[Scene edit records]

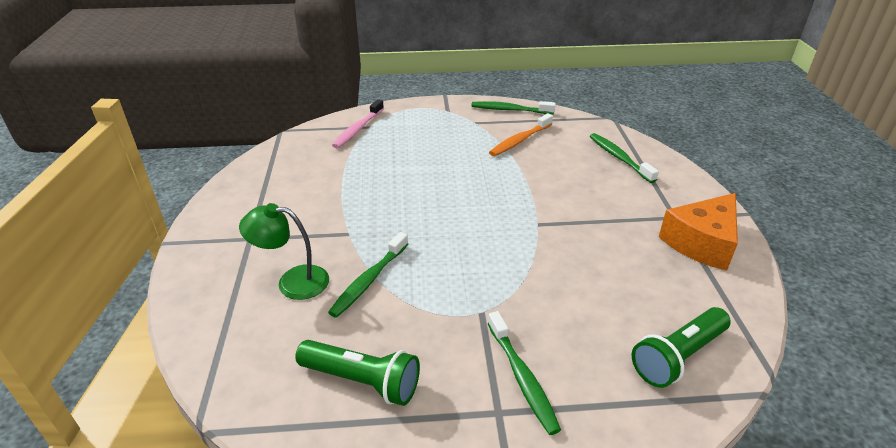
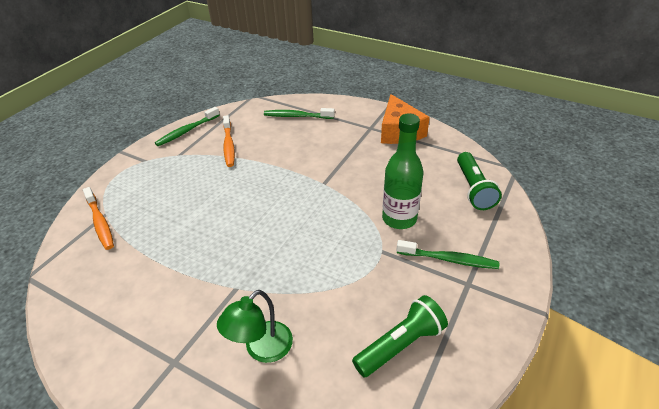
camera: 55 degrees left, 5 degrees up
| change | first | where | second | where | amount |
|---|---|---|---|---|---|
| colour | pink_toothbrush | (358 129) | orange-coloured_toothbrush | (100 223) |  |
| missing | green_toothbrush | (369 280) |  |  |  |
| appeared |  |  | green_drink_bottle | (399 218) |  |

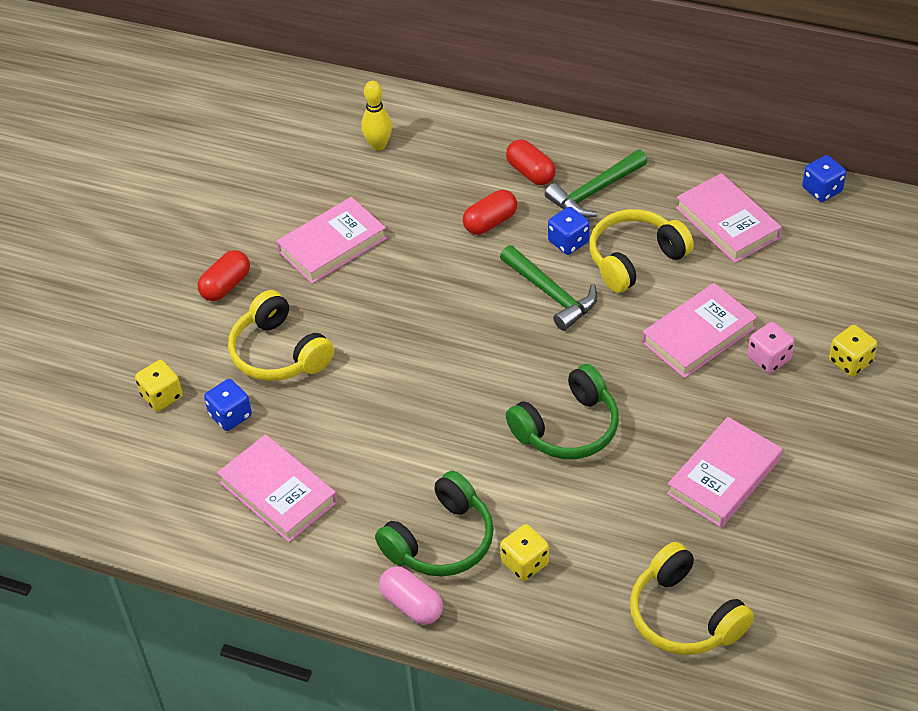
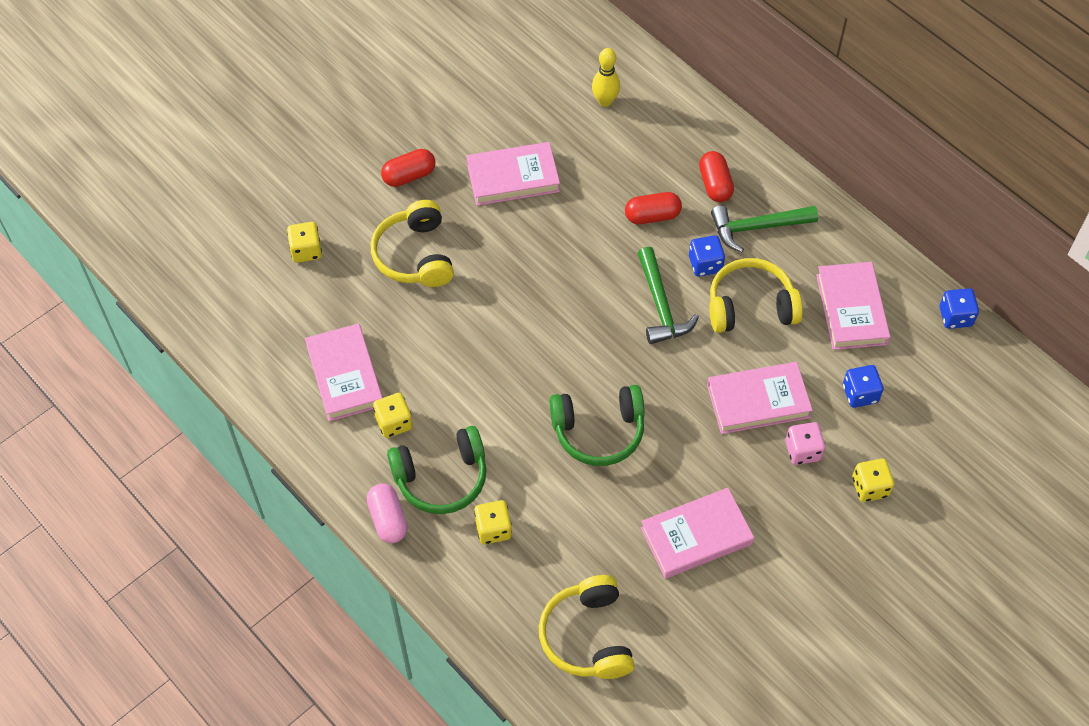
camera: 25 degrees right, 10 degrees up
| change | first | where | second | where | amount |
|---|---|---|---|---|---|
| relocated | blue_game_die | (230 415) |  | (860 394) |  |
| appeared |  |  | yellow_game_die | (394 423) |  |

▶ _Work request_: Starting at the line that contains "relocated | blue_game_die", restate word for word every line through the last one in the records above. Return nothing else.

▶ _Written reply_:
| relocated | blue_game_die | (230 415) |  | (860 394) |  |
| appeared |  |  | yellow_game_die | (394 423) |  |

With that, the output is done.